= EXERCISE OBJECTIVE =
Count the lines below that contain the string "highlighted". Reply with the number only.
Begin MATERIAL SHOWN
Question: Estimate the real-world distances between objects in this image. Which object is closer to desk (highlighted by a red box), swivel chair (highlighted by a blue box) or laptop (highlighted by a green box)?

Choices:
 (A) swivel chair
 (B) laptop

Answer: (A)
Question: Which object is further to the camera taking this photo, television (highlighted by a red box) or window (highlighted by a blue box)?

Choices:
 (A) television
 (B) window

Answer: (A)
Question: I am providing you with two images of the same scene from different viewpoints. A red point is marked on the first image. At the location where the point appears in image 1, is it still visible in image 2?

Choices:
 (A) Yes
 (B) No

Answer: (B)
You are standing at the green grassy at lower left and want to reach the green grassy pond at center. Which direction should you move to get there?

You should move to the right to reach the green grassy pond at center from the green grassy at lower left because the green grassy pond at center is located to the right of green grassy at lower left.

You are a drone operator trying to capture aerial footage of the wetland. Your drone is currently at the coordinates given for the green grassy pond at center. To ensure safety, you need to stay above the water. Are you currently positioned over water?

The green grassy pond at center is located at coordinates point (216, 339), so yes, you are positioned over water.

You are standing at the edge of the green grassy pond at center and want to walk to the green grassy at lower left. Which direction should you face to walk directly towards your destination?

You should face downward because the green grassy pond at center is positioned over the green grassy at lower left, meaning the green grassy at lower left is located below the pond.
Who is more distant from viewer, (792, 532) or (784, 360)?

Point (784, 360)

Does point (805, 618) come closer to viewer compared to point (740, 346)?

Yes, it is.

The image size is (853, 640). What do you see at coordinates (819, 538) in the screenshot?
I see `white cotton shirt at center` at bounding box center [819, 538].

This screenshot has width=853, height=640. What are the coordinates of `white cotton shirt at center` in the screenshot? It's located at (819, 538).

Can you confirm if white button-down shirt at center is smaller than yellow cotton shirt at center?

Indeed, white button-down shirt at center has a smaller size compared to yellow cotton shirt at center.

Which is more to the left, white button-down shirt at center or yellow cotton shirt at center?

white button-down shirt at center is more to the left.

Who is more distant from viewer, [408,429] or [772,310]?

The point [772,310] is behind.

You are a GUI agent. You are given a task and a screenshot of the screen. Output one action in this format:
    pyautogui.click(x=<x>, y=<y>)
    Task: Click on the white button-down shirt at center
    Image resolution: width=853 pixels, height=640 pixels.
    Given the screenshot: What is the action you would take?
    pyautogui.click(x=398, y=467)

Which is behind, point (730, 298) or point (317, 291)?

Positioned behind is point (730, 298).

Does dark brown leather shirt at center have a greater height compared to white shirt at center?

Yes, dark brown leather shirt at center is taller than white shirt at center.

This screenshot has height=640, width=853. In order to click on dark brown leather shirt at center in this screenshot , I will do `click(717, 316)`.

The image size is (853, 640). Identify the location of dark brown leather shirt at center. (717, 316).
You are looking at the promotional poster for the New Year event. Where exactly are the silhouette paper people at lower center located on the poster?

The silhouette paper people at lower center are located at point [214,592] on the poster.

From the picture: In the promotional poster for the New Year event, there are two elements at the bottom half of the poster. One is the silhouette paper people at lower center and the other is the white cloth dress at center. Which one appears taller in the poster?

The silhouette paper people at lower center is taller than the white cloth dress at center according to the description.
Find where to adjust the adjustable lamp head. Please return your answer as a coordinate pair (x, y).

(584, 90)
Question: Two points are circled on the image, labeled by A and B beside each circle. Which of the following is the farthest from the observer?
End MATERIAL SHOWN
= WRITTEN SOLUTION =
2